> [Task item]
Please state how many lines of the data below contain the word "screwdriver", offering nothing besides the number.
Data listing START
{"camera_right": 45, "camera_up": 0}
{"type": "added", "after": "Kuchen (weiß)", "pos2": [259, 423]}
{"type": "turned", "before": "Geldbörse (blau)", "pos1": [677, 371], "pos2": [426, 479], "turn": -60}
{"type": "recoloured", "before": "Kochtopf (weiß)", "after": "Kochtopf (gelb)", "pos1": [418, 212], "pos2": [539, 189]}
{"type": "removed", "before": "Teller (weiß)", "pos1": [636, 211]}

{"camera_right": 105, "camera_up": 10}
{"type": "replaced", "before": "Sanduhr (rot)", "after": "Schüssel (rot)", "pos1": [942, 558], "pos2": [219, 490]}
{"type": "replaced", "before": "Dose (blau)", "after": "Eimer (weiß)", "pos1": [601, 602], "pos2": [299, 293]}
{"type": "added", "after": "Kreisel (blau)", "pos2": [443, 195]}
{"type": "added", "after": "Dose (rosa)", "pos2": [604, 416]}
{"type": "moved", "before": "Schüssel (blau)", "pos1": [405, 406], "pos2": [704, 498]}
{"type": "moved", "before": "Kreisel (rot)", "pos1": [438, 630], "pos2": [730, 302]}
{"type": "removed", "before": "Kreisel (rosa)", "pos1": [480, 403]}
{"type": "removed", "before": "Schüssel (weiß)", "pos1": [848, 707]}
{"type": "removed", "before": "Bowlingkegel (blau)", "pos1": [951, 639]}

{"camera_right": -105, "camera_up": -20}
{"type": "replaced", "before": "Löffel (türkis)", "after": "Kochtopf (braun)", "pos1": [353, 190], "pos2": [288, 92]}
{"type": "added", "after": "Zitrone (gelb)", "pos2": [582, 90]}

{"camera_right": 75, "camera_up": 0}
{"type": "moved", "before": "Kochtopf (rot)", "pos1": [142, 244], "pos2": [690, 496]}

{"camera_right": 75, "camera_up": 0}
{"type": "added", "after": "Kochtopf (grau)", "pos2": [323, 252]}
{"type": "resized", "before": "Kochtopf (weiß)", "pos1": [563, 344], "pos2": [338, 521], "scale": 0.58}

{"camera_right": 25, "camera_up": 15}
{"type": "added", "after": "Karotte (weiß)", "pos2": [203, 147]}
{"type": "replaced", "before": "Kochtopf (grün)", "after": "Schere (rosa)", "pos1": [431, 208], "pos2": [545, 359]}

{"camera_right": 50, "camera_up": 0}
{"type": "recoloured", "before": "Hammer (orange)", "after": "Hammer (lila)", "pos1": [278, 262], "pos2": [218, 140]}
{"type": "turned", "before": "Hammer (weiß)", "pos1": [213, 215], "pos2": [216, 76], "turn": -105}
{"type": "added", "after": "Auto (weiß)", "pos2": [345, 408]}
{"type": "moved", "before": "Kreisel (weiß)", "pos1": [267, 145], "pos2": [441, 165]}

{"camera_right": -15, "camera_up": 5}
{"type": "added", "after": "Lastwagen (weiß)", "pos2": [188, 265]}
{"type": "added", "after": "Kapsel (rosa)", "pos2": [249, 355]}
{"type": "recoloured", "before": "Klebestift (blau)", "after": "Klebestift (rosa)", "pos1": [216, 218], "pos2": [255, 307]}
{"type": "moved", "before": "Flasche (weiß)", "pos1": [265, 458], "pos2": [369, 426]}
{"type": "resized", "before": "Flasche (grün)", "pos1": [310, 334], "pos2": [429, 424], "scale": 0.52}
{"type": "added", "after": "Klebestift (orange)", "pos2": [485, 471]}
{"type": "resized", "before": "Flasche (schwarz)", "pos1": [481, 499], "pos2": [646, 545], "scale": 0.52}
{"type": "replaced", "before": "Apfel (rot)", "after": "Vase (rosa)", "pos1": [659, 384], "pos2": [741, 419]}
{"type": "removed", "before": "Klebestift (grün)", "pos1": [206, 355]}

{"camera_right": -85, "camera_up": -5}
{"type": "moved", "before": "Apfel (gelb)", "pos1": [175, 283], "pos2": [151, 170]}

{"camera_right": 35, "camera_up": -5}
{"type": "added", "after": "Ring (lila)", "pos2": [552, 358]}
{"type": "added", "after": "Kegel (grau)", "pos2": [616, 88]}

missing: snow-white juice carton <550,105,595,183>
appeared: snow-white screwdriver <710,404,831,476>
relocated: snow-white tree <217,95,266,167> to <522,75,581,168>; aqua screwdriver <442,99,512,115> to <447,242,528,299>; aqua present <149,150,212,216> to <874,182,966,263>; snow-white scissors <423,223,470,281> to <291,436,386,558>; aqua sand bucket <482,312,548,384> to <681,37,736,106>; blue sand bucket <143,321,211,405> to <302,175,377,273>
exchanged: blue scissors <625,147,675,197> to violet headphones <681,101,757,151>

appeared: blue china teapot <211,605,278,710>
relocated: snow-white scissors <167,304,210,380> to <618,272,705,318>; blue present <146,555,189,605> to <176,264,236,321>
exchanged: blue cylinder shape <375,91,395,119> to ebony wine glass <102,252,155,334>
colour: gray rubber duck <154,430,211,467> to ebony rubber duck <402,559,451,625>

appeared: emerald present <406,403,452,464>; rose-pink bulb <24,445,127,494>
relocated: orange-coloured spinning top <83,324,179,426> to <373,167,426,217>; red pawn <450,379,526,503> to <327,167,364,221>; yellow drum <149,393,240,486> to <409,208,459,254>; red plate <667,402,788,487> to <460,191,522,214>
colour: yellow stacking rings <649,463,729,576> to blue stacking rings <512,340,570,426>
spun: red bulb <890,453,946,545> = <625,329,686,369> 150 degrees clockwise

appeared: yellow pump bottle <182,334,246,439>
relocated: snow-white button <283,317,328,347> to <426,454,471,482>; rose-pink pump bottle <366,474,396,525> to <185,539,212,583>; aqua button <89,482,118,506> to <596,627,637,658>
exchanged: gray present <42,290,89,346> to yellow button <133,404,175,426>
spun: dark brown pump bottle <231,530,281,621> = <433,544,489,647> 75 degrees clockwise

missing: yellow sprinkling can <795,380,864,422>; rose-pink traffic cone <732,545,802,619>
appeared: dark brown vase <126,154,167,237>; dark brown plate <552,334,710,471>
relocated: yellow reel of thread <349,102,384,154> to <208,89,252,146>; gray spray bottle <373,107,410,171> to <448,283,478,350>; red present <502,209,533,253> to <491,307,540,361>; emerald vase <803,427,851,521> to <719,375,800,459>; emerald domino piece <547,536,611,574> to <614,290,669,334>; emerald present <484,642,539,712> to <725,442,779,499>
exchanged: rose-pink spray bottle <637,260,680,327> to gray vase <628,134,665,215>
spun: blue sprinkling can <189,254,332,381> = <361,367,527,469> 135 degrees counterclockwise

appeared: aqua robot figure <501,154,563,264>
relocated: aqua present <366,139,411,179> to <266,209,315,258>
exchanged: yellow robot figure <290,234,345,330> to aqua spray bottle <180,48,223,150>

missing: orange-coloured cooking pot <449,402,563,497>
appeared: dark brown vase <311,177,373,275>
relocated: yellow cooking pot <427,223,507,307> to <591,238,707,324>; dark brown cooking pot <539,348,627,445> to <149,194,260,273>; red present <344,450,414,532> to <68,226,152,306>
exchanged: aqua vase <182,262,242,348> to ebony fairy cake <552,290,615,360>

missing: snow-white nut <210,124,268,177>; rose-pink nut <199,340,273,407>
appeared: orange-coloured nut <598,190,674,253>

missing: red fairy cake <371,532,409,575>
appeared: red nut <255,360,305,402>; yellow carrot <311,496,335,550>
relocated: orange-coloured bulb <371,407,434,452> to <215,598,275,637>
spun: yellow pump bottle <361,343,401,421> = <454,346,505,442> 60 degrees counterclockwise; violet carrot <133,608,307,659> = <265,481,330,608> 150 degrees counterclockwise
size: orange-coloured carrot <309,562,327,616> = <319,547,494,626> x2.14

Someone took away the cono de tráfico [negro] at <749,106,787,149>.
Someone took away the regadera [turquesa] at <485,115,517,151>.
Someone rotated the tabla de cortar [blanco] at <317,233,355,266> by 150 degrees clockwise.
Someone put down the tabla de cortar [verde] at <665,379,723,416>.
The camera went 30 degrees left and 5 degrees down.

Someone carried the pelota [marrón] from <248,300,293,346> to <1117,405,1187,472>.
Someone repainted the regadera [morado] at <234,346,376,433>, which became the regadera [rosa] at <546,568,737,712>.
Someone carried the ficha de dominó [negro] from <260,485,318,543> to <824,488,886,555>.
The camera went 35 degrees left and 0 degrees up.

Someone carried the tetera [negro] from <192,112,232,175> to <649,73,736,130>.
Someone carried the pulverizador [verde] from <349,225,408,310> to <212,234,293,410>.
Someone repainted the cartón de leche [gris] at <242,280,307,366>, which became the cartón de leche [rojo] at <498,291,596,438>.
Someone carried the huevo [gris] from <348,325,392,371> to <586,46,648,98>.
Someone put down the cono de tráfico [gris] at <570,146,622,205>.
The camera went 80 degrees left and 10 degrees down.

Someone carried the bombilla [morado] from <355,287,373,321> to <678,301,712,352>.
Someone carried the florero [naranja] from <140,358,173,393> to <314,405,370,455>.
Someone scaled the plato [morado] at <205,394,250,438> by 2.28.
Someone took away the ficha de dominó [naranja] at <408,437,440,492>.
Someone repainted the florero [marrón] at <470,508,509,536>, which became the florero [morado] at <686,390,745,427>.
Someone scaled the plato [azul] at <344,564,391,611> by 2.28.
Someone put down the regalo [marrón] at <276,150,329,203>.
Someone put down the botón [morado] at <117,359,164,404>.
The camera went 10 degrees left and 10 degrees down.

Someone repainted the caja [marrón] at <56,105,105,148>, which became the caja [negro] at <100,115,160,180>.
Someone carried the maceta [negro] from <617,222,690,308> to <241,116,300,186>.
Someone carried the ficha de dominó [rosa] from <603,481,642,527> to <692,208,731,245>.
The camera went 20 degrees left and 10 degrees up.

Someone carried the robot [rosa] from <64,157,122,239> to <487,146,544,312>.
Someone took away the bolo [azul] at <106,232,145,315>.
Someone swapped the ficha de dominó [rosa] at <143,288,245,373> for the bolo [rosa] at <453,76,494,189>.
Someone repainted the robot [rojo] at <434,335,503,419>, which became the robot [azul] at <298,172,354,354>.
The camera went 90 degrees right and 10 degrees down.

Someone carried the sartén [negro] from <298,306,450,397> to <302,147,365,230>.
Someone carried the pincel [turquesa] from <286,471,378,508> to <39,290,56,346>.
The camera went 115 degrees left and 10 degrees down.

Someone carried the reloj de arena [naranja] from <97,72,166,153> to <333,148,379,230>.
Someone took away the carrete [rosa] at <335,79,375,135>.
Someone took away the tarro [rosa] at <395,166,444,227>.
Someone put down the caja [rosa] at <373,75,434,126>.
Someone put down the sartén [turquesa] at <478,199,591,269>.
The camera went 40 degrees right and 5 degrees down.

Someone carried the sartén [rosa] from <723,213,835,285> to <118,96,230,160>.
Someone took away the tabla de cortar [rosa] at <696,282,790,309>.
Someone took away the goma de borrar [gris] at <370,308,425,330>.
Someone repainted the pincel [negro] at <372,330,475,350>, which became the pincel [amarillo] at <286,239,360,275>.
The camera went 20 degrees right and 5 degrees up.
Data listing END
> [Reply to the task]
2